■ YOUR INSTRUCTIONS: As you reproduce every line below, keep it exactly as written and leave out the images.

■ EXERCISE MATERIAL:

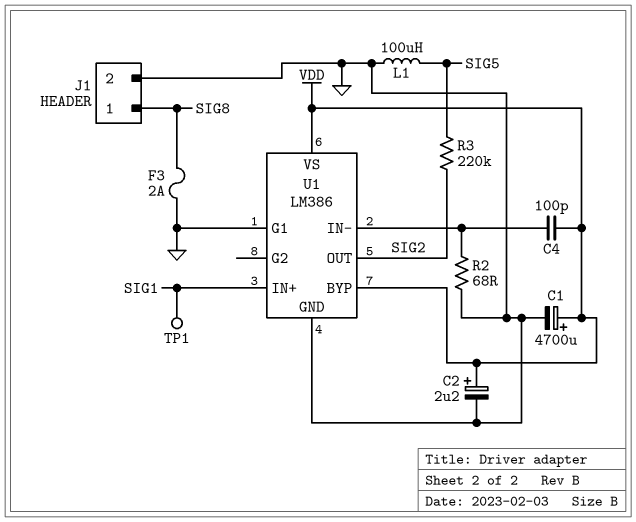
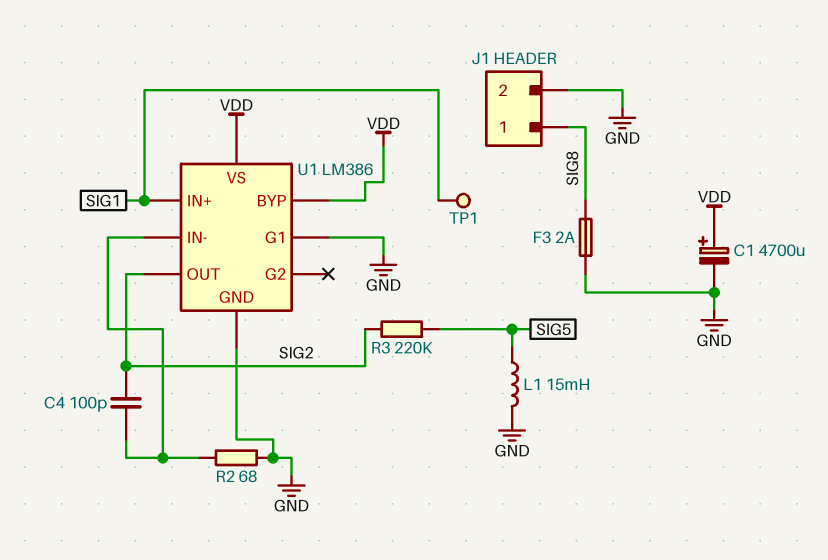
C2: 2.2uF (plus VDD, minus GND) -> none
C4: 100pF (U1/IN-, VDD) -> 100pF (SIG2, U1/IN-)
L1: 100uH (GND, SIG5) -> 15mH (GND, SIG5)

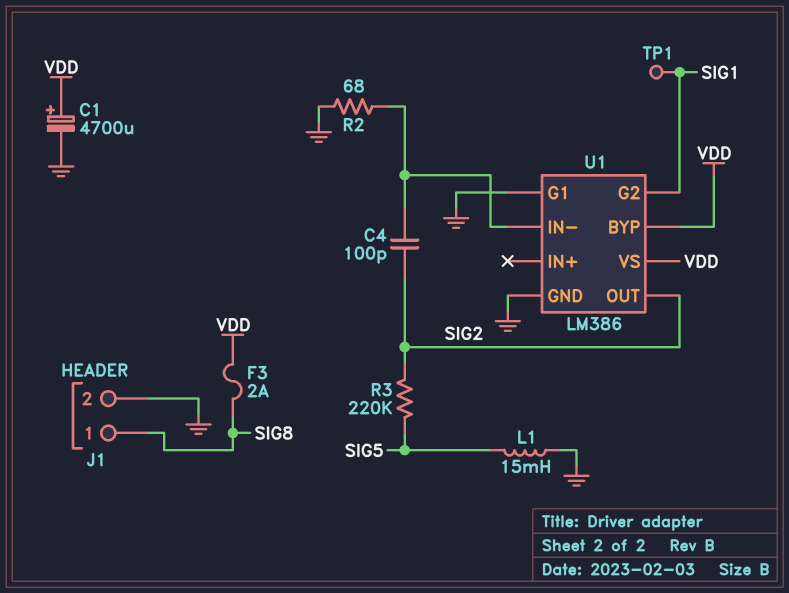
F3: 2A (GND, SIG8) -> 2A (SIG8, VDD)
U1 pin G2: none -> SIG1
U1 pin IN+: SIG1 -> none

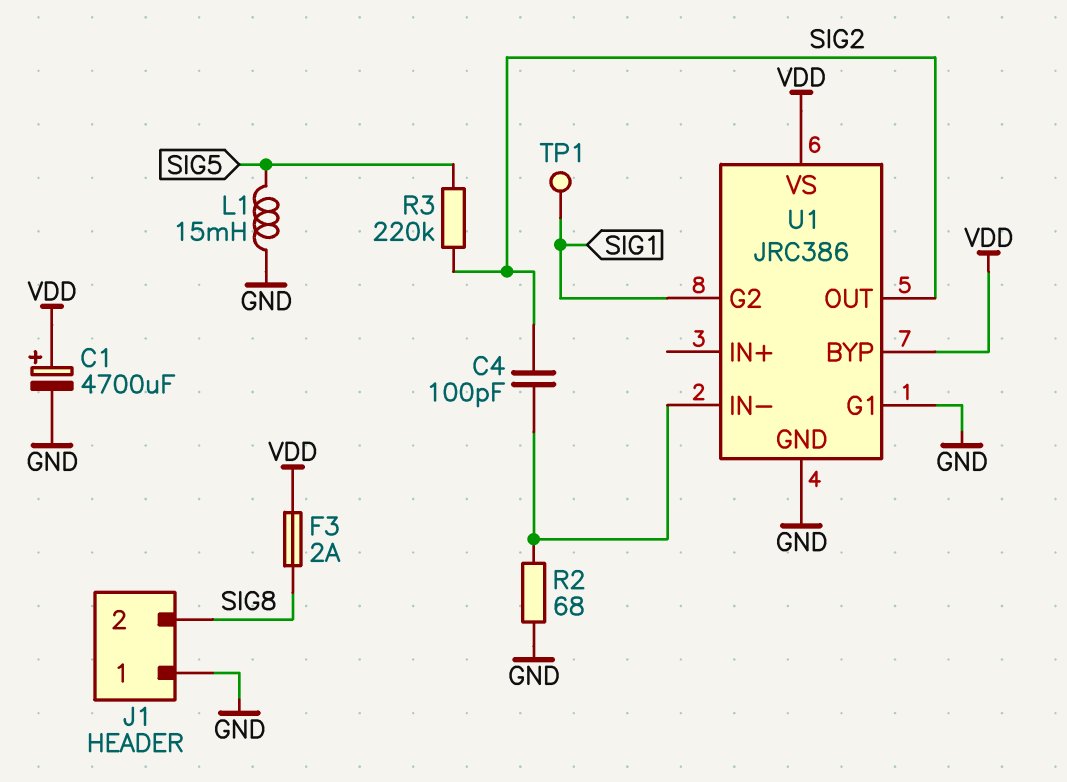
J1 pin 1: SIG8 -> GND
J1 pin 2: GND -> SIG8
U1: LM386 -> JRC386

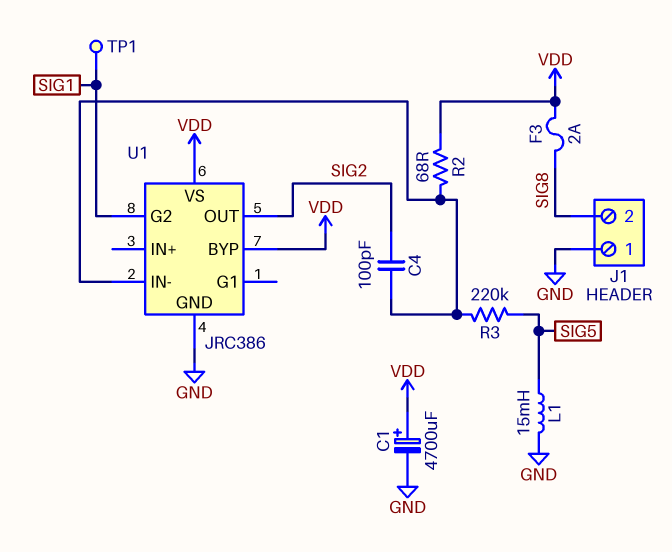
R2: 68 (GND, U1/IN-) -> 68 (U1/IN-, VDD)
R3: 220k (SIG2, SIG5) -> 220k (SIG5, U1/IN-)
U1 pin G1: GND -> none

■ ANSWER SPACE:
C2: 2.2uF (plus VDD, minus GND) -> none
C4: 100pF (U1/IN-, VDD) -> 100pF (SIG2, U1/IN-)
L1: 100uH (GND, SIG5) -> 15mH (GND, SIG5)

F3: 2A (GND, SIG8) -> 2A (SIG8, VDD)
U1 pin G2: none -> SIG1
U1 pin IN+: SIG1 -> none

J1 pin 1: SIG8 -> GND
J1 pin 2: GND -> SIG8
U1: LM386 -> JRC386

R2: 68 (GND, U1/IN-) -> 68 (U1/IN-, VDD)
R3: 220k (SIG2, SIG5) -> 220k (SIG5, U1/IN-)
U1 pin G1: GND -> none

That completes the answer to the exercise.